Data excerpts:

╔══

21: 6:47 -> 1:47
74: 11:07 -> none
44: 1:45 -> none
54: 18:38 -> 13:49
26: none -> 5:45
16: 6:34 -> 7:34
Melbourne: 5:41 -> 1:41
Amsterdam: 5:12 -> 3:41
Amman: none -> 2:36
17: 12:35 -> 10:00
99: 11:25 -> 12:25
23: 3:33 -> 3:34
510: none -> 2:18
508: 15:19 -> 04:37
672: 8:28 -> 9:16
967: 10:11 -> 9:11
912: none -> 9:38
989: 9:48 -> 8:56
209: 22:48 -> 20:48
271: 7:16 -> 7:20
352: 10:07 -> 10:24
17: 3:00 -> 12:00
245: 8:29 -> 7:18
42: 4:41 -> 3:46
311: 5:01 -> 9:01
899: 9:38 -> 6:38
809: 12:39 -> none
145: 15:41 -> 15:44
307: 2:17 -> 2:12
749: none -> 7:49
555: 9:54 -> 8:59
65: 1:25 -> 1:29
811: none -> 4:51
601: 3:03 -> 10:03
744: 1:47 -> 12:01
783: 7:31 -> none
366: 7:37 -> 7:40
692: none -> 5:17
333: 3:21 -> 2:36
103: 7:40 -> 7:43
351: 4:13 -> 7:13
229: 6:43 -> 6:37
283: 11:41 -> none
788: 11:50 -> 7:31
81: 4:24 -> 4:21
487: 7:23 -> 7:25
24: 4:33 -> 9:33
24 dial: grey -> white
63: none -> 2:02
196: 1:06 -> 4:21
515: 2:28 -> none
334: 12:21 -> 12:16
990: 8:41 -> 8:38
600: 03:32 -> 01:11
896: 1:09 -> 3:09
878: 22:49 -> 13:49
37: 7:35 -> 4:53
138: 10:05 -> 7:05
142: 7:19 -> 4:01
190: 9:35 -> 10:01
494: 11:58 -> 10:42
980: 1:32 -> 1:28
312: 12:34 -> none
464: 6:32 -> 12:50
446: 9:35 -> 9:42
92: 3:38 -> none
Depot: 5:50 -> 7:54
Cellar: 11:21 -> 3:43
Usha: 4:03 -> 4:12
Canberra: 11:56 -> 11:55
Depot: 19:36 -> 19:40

╚══

_WORK INSTRUCTIONS:_
Recast every line of the listing above as a JSON list of strings, one string per line, omitting any blank lines.

_THE ANSWER:_
[
  "21: 6:47 -> 1:47",
  "74: 11:07 -> none",
  "44: 1:45 -> none",
  "54: 18:38 -> 13:49",
  "26: none -> 5:45",
  "16: 6:34 -> 7:34",
  "Melbourne: 5:41 -> 1:41",
  "Amsterdam: 5:12 -> 3:41",
  "Amman: none -> 2:36",
  "17: 12:35 -> 10:00",
  "99: 11:25 -> 12:25",
  "23: 3:33 -> 3:34",
  "510: none -> 2:18",
  "508: 15:19 -> 04:37",
  "672: 8:28 -> 9:16",
  "967: 10:11 -> 9:11",
  "912: none -> 9:38",
  "989: 9:48 -> 8:56",
  "209: 22:48 -> 20:48",
  "271: 7:16 -> 7:20",
  "352: 10:07 -> 10:24",
  "17: 3:00 -> 12:00",
  "245: 8:29 -> 7:18",
  "42: 4:41 -> 3:46",
  "311: 5:01 -> 9:01",
  "899: 9:38 -> 6:38",
  "809: 12:39 -> none",
  "145: 15:41 -> 15:44",
  "307: 2:17 -> 2:12",
  "749: none -> 7:49",
  "555: 9:54 -> 8:59",
  "65: 1:25 -> 1:29",
  "811: none -> 4:51",
  "601: 3:03 -> 10:03",
  "744: 1:47 -> 12:01",
  "783: 7:31 -> none",
  "366: 7:37 -> 7:40",
  "692: none -> 5:17",
  "333: 3:21 -> 2:36",
  "103: 7:40 -> 7:43",
  "351: 4:13 -> 7:13",
  "229: 6:43 -> 6:37",
  "283: 11:41 -> none",
  "788: 11:50 -> 7:31",
  "81: 4:24 -> 4:21",
  "487: 7:23 -> 7:25",
  "24: 4:33 -> 9:33",
  "24 dial: grey -> white",
  "63: none -> 2:02",
  "196: 1:06 -> 4:21",
  "515: 2:28 -> none",
  "334: 12:21 -> 12:16",
  "990: 8:41 -> 8:38",
  "600: 03:32 -> 01:11",
  "896: 1:09 -> 3:09",
  "878: 22:49 -> 13:49",
  "37: 7:35 -> 4:53",
  "138: 10:05 -> 7:05",
  "142: 7:19 -> 4:01",
  "190: 9:35 -> 10:01",
  "494: 11:58 -> 10:42",
  "980: 1:32 -> 1:28",
  "312: 12:34 -> none",
  "464: 6:32 -> 12:50",
  "446: 9:35 -> 9:42",
  "92: 3:38 -> none",
  "Depot: 5:50 -> 7:54",
  "Cellar: 11:21 -> 3:43",
  "Usha: 4:03 -> 4:12",
  "Canberra: 11:56 -> 11:55",
  "Depot: 19:36 -> 19:40"
]